Assigned task -
The whole listing, pictures aside, should be reproduced exactly.

=== Data for this exercise ===

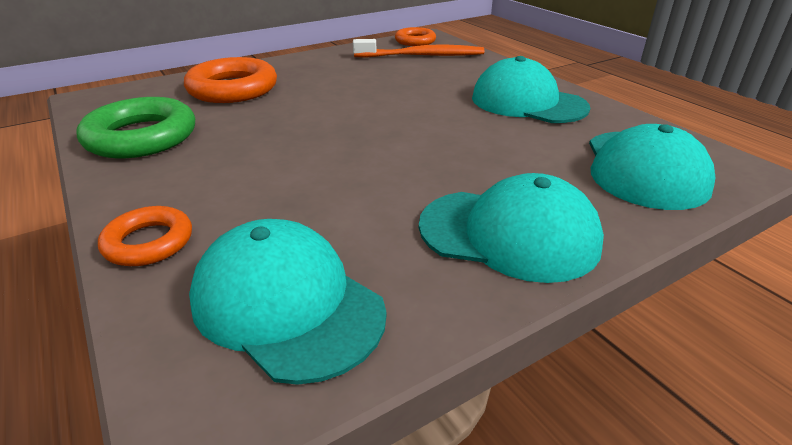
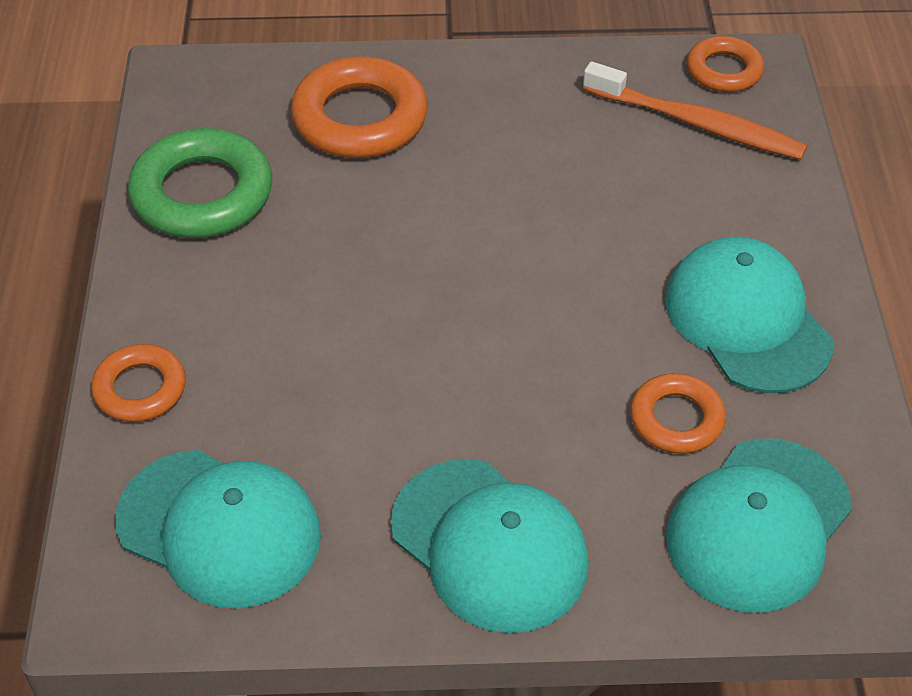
camera: 30 degrees right, 15 degrees up
(287, 304) = (219, 528): turquoise cap -> turquoise cap turned 135 degrees clockwise
(543, 144) = (676, 419): none -> orange ring

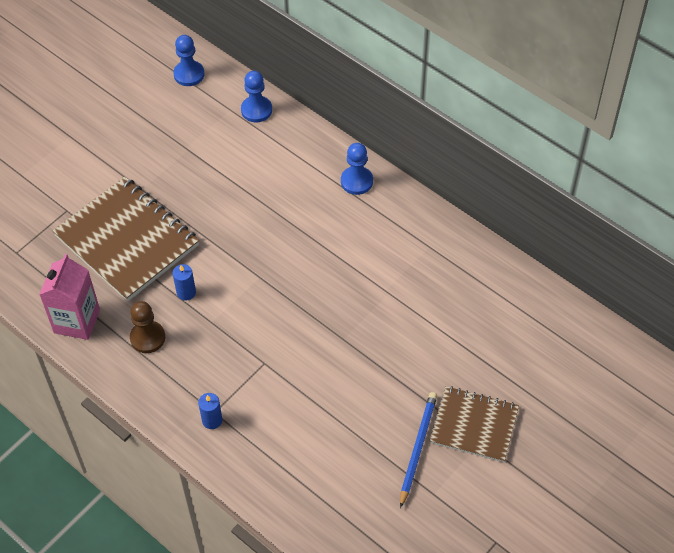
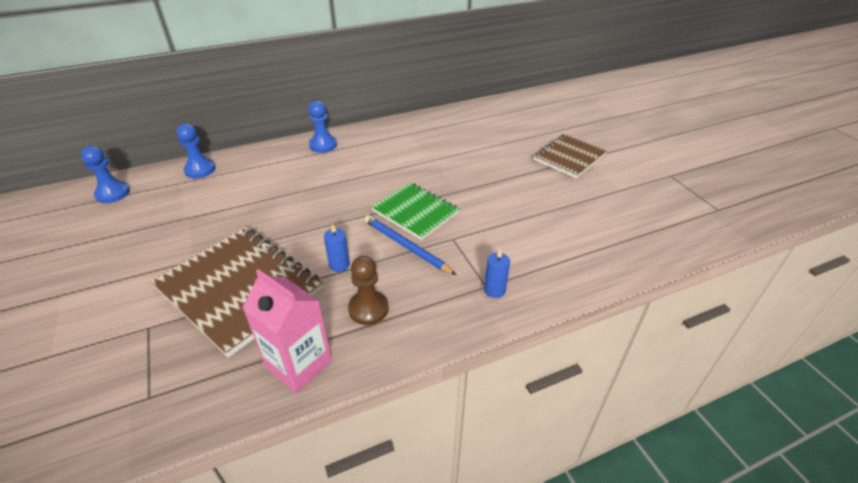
camera: 65 degrees left, 15 degrees down
(127, 240) = (239, 289): brown notebook -> brown notebook turned 60 degrees clockwise
(287, 316) = (415, 212): none -> green notebook
(417, 448) = (578, 185): blue pencil -> blue pencil (406, 246)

===

Solution below -
camera: 30 degrees right, 15 degrees up
(287, 304) = (219, 528): turquoise cap -> turquoise cap turned 135 degrees clockwise
(543, 144) = (676, 419): none -> orange ring

camera: 65 degrees left, 15 degrees down
(127, 240) = (239, 289): brown notebook -> brown notebook turned 60 degrees clockwise
(287, 316) = (415, 212): none -> green notebook
(417, 448) = (578, 185): blue pencil -> blue pencil (406, 246)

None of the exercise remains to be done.